EXERCISE DESCRIPTION
Copy the lines below word for word, skipping any image.

GIVEN MATERIAL
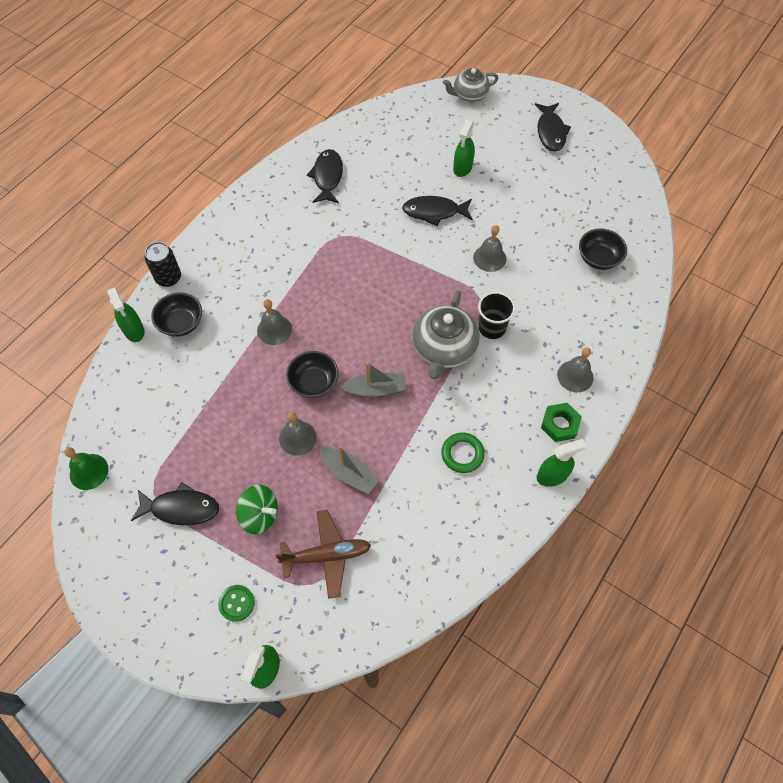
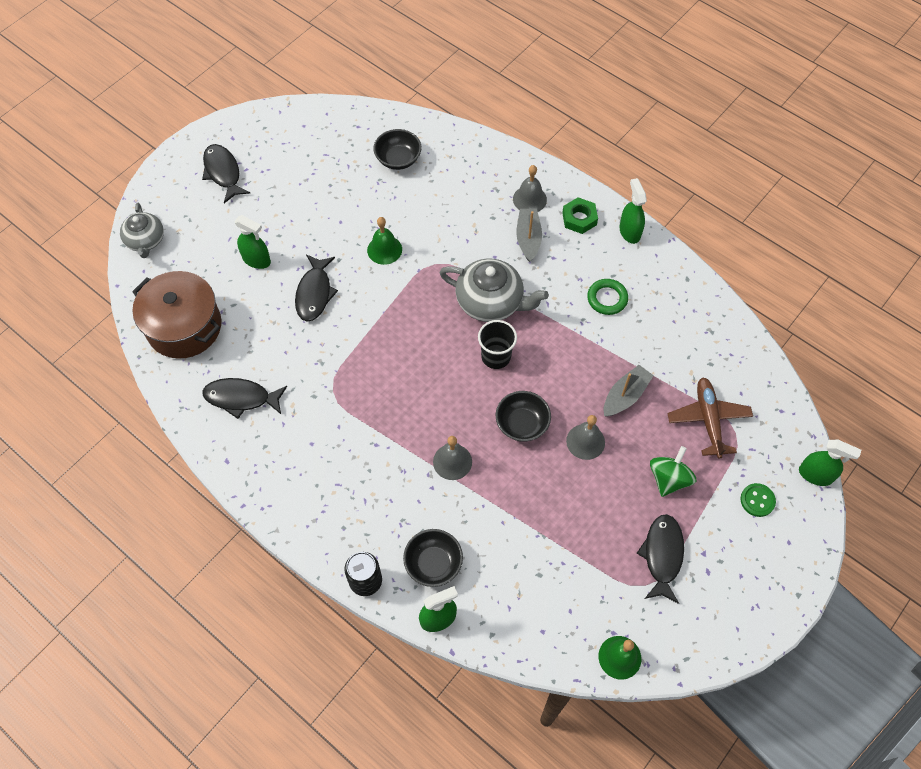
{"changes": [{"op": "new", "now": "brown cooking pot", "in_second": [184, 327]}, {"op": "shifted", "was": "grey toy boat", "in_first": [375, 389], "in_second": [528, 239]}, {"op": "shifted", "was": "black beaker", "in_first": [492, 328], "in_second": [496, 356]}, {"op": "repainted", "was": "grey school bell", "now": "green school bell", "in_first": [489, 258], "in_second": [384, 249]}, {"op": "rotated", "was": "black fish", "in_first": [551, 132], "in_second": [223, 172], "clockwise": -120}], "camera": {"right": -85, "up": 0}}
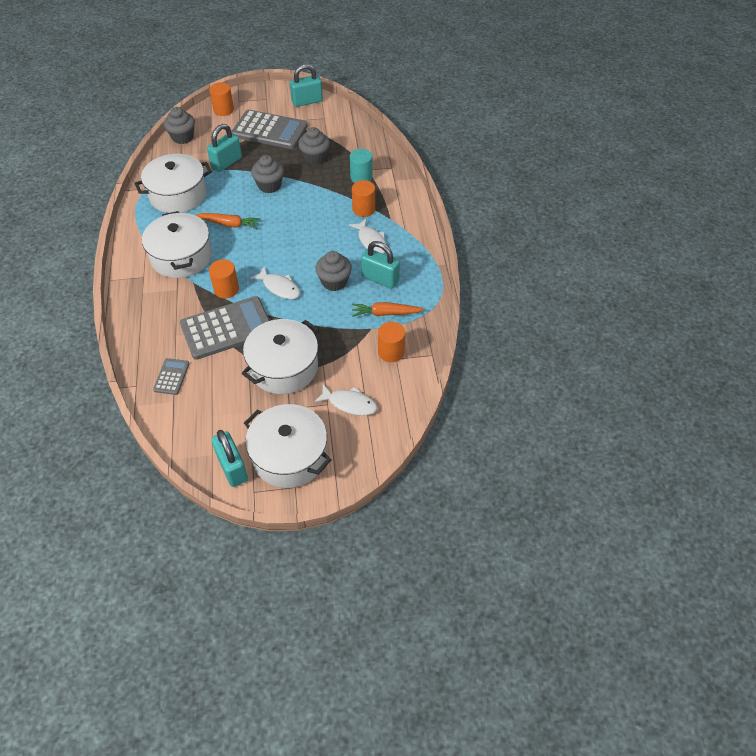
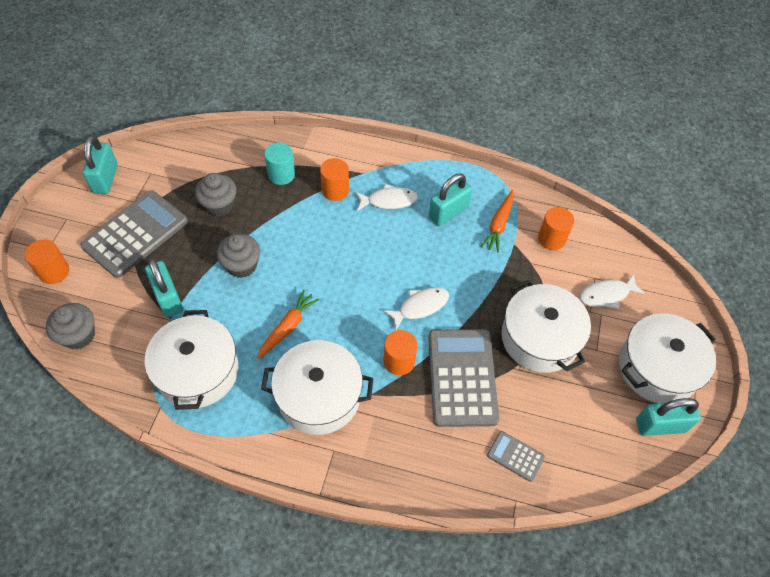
{"changes": [{"op": "gone", "was": "grey fairy cake", "in_first": [334, 282]}, {"op": "rotated", "was": "pure white fish", "in_first": [349, 404], "in_second": [606, 295], "clockwise": -150}], "camera": {"right": -70, "up": 5}}
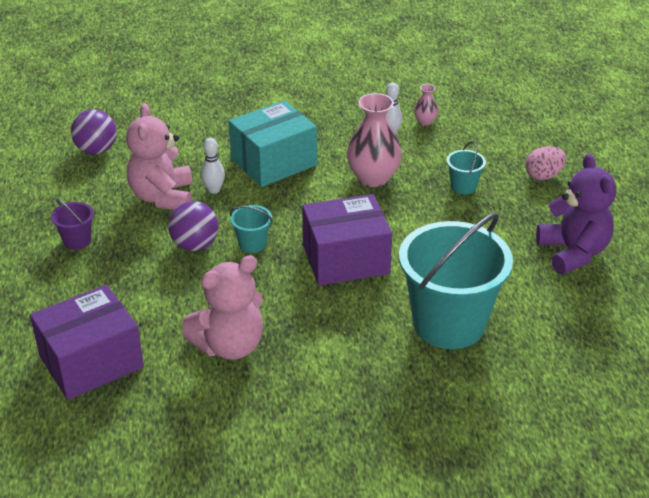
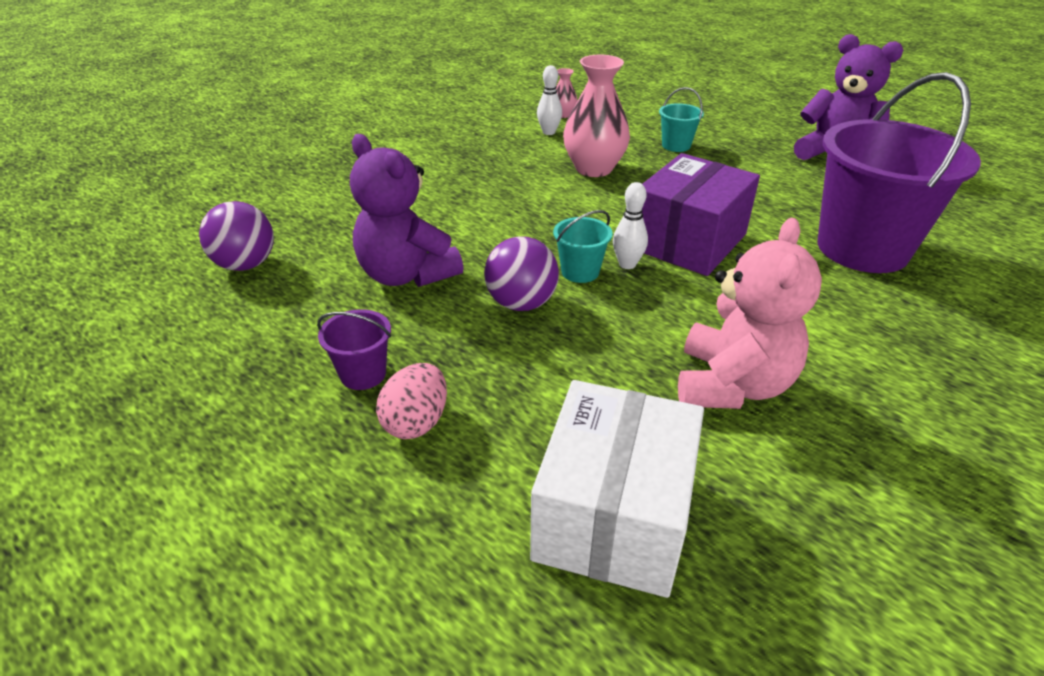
{"changes": [{"op": "gone", "was": "teal parcel", "in_first": [273, 162]}, {"op": "shifted", "was": "pure white tenpin", "in_first": [214, 190], "in_second": [627, 264]}, {"op": "shifted", "was": "rosy toy egg", "in_first": [543, 176], "in_second": [416, 422]}, {"op": "repainted", "was": "purple parcel", "now": "pure white parcel", "in_first": [91, 361], "in_second": [613, 516]}, {"op": "repainted", "was": "rosy teddy", "now": "purple teddy", "in_first": [162, 197], "in_second": [406, 275]}, {"op": "repainted", "was": "teal sand bucket", "now": "purple sand bucket", "in_first": [449, 324], "in_second": [862, 248]}], "camera": {"right": -40, "up": 0}}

RESULT OF THE TASK
{"changes": [{"op": "new", "now": "brown cooking pot", "in_second": [184, 327]}, {"op": "shifted", "was": "grey toy boat", "in_first": [375, 389], "in_second": [528, 239]}, {"op": "shifted", "was": "black beaker", "in_first": [492, 328], "in_second": [496, 356]}, {"op": "repainted", "was": "grey school bell", "now": "green school bell", "in_first": [489, 258], "in_second": [384, 249]}, {"op": "rotated", "was": "black fish", "in_first": [551, 132], "in_second": [223, 172], "clockwise": -120}], "camera": {"right": -85, "up": 0}}
{"changes": [{"op": "gone", "was": "grey fairy cake", "in_first": [334, 282]}, {"op": "rotated", "was": "pure white fish", "in_first": [349, 404], "in_second": [606, 295], "clockwise": -150}], "camera": {"right": -70, "up": 5}}
{"changes": [{"op": "gone", "was": "teal parcel", "in_first": [273, 162]}, {"op": "shifted", "was": "pure white tenpin", "in_first": [214, 190], "in_second": [627, 264]}, {"op": "shifted", "was": "rosy toy egg", "in_first": [543, 176], "in_second": [416, 422]}, {"op": "repainted", "was": "purple parcel", "now": "pure white parcel", "in_first": [91, 361], "in_second": [613, 516]}, {"op": "repainted", "was": "rosy teddy", "now": "purple teddy", "in_first": [162, 197], "in_second": [406, 275]}, {"op": "repainted", "was": "teal sand bucket", "now": "purple sand bucket", "in_first": [449, 324], "in_second": [862, 248]}], "camera": {"right": -40, "up": 0}}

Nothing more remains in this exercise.